**Exercise brief**: Copy the records below exactly, starting at the line that contains "Objects in satellite" and ending at the line that contains "Find all objects"; leave out any pictures.

Start of Task inputs

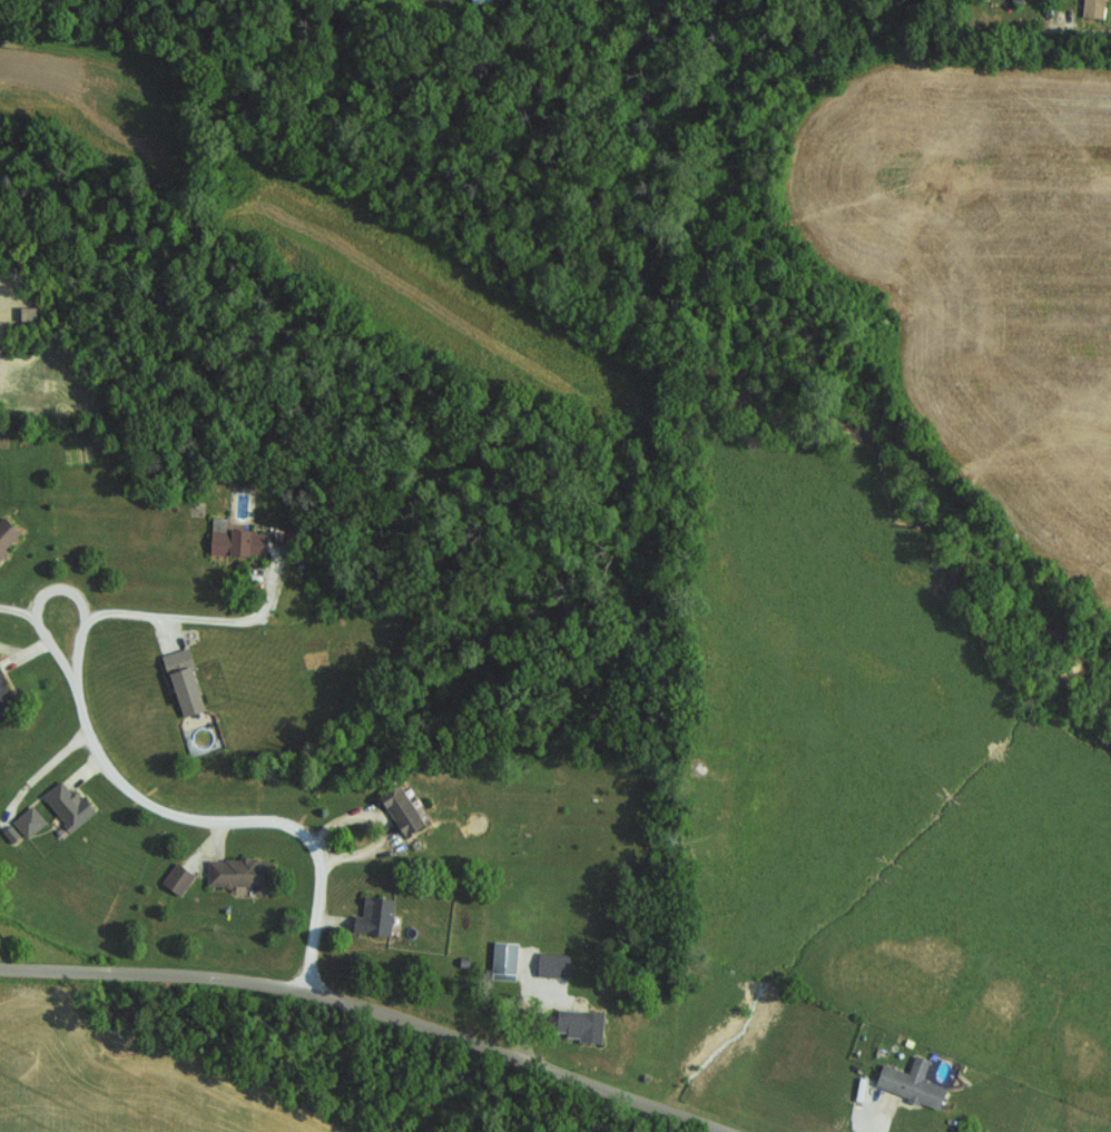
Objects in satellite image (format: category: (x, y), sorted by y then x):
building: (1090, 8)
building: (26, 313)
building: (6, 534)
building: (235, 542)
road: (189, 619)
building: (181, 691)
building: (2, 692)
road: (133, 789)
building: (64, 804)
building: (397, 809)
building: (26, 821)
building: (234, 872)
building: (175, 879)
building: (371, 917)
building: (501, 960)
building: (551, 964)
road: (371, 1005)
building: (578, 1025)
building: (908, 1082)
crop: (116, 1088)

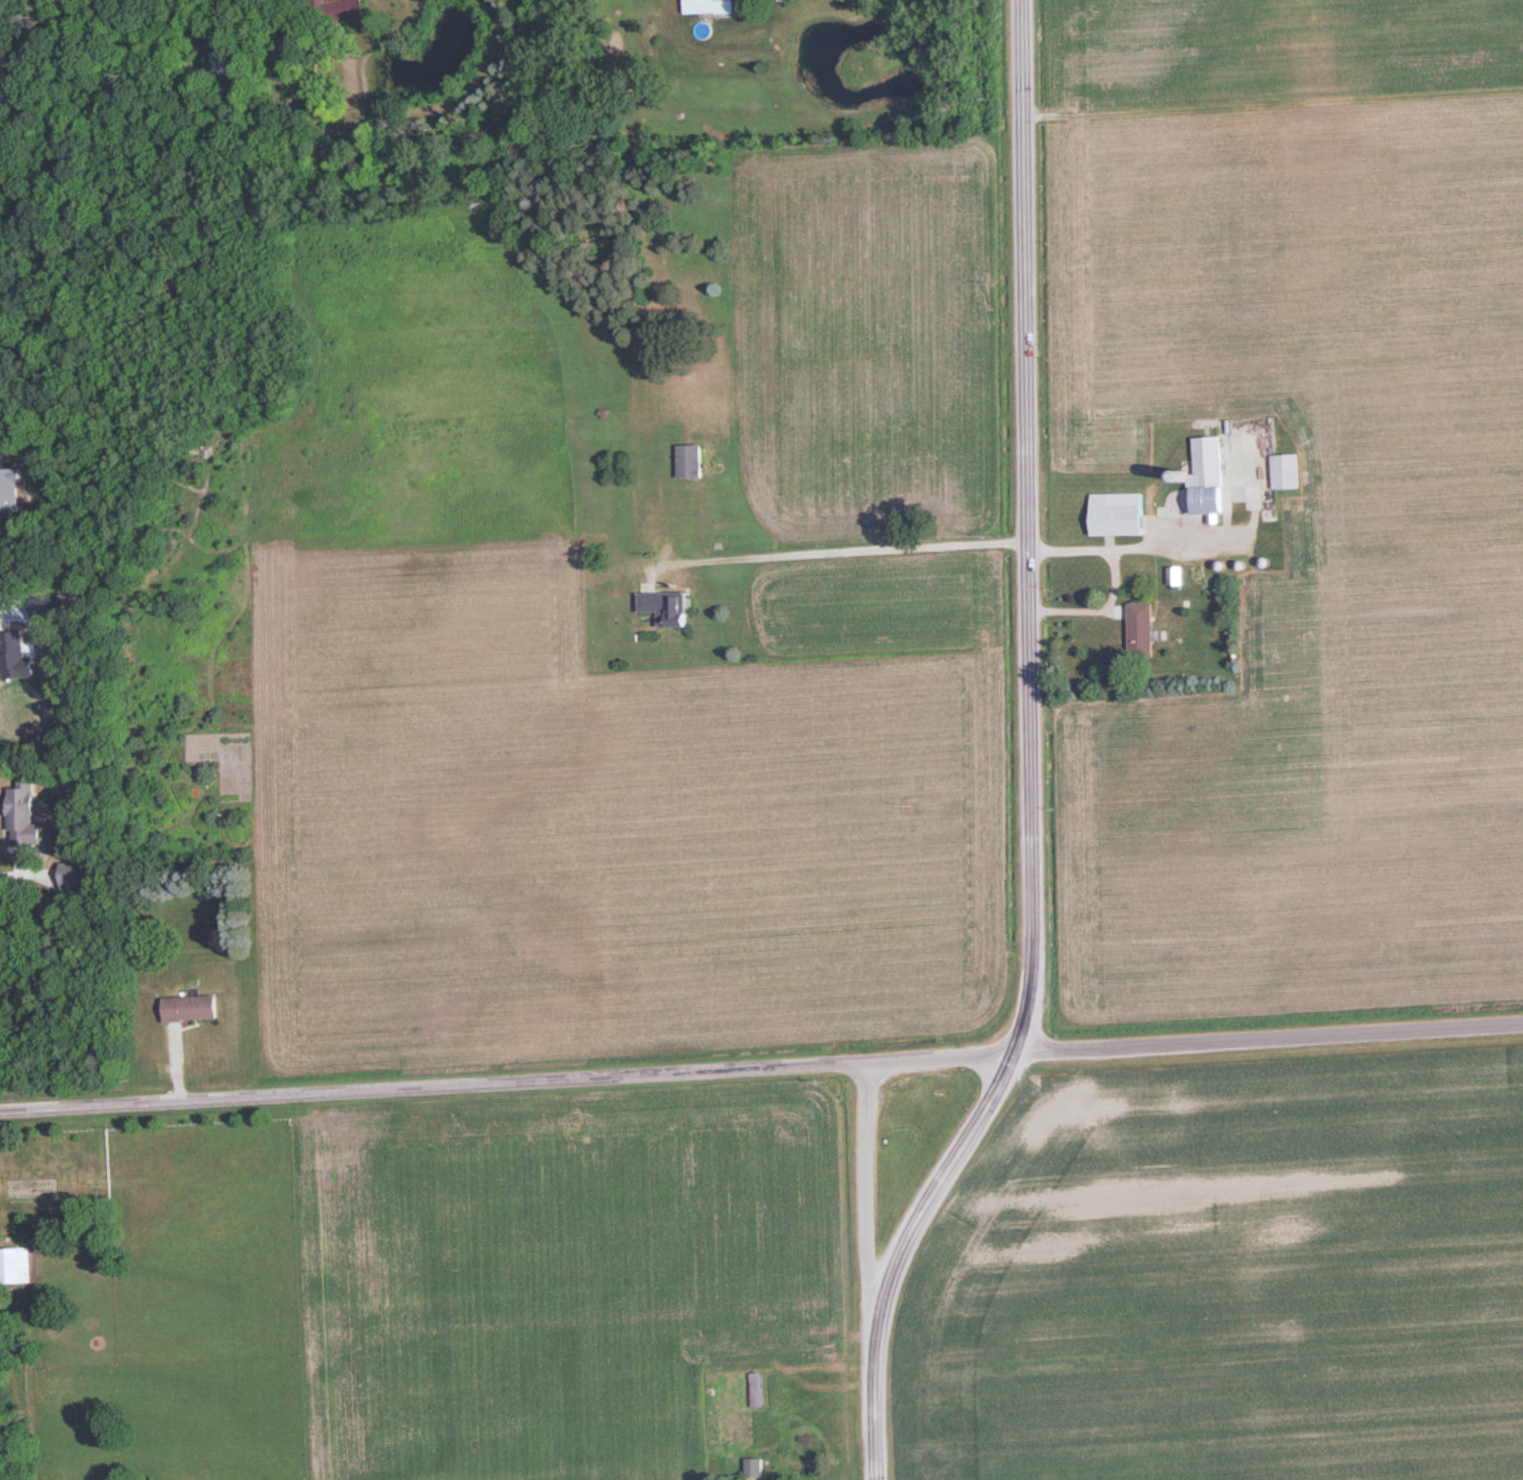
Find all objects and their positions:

End of Task inputs
Start of Task inputs

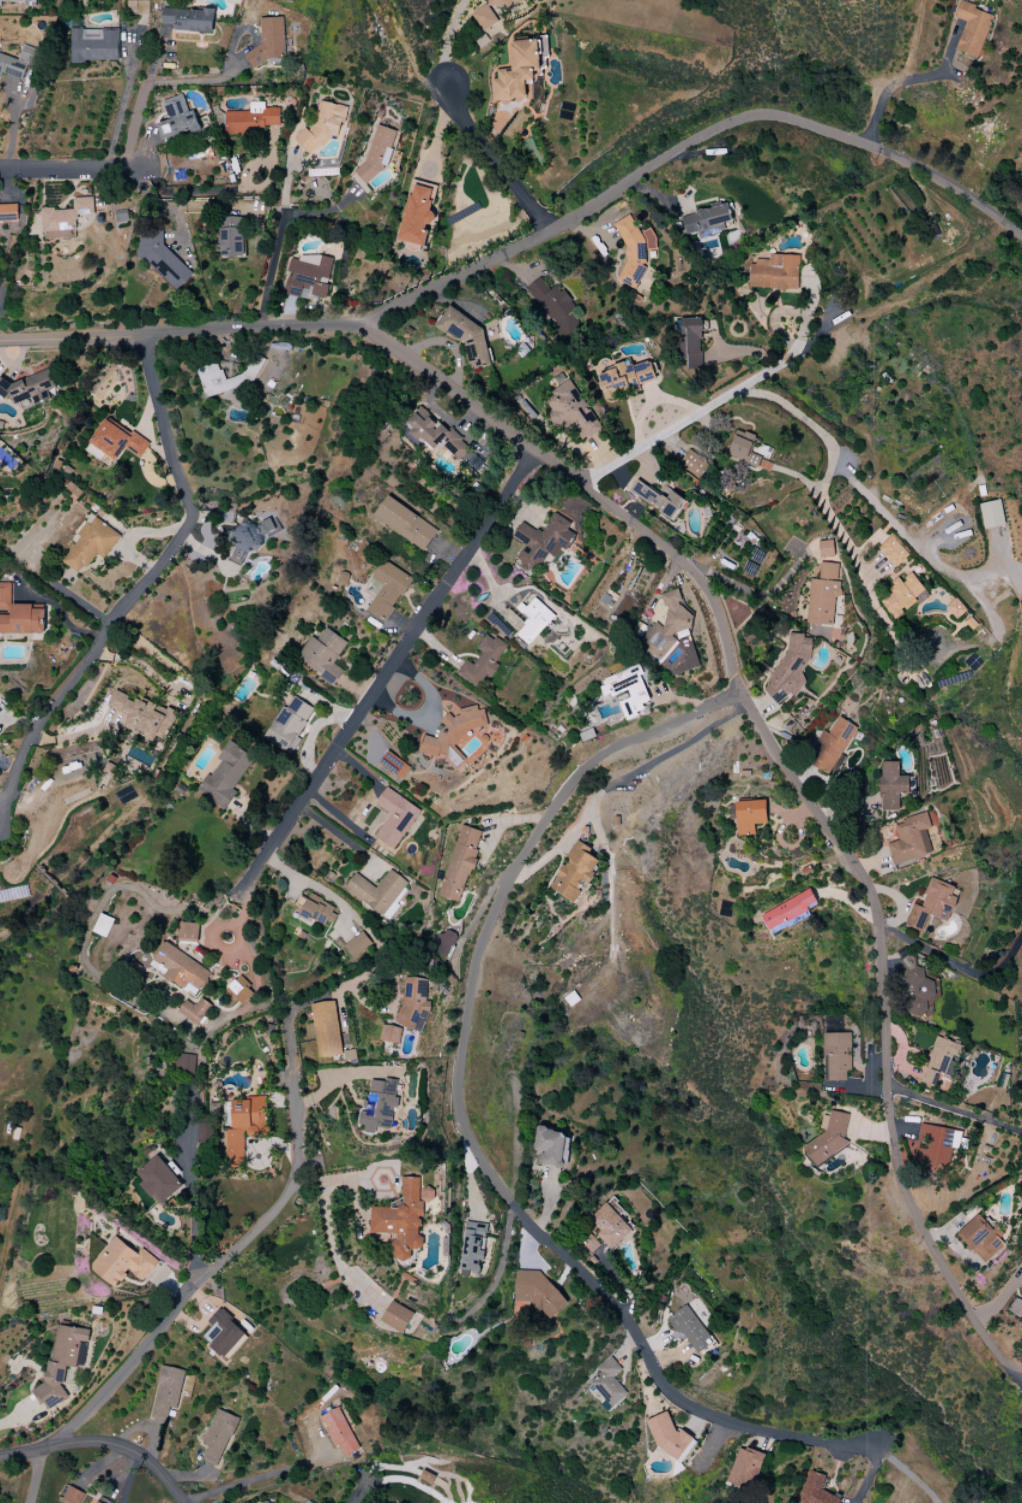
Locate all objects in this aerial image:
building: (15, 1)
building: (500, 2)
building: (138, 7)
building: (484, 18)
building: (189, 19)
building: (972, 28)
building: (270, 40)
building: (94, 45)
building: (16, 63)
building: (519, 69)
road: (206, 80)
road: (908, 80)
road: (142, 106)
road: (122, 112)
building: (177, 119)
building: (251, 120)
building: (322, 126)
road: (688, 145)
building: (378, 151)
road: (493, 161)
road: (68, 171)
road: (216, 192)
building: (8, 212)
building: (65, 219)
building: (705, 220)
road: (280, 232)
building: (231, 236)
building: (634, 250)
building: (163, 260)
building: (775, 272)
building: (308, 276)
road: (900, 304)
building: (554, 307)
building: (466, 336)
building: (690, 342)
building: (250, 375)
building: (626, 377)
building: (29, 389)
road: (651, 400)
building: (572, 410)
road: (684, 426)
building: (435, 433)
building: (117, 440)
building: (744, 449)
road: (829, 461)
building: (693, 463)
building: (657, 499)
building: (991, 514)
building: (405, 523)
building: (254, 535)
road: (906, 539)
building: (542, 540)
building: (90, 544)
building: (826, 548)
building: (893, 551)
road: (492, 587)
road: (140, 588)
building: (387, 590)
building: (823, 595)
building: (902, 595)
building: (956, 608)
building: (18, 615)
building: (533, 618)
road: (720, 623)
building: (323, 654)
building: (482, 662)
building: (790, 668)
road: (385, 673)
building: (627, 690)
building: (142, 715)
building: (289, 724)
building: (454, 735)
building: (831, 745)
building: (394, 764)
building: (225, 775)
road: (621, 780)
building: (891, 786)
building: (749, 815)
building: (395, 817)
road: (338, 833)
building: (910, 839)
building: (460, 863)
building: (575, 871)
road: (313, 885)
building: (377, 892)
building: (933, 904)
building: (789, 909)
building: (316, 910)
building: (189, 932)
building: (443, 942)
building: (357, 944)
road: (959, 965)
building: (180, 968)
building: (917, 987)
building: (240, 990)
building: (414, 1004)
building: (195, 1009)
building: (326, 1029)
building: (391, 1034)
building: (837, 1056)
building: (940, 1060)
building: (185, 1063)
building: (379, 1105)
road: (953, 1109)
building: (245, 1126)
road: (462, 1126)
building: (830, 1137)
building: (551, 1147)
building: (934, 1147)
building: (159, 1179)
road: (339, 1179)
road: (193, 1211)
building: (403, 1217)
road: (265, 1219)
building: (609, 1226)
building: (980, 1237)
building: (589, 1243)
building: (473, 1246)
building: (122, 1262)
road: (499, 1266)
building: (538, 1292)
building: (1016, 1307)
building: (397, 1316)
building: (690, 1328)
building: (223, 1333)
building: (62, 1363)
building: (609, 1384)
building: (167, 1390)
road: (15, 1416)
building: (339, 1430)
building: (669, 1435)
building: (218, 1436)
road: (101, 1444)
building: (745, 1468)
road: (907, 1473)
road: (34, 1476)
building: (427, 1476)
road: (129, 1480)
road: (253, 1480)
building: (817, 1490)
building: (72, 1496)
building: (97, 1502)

End of Task inputs

**Task output**:
Objects in satellite image (format: category: (x, y), sorted by y then x):
building: (1090, 8)
building: (26, 313)
building: (6, 534)
building: (235, 542)
road: (189, 619)
building: (181, 691)
building: (2, 692)
road: (133, 789)
building: (64, 804)
building: (397, 809)
building: (26, 821)
building: (234, 872)
building: (175, 879)
building: (371, 917)
building: (501, 960)
building: (551, 964)
road: (371, 1005)
building: (578, 1025)
building: (908, 1082)
crop: (116, 1088)

Find all objects and their positions:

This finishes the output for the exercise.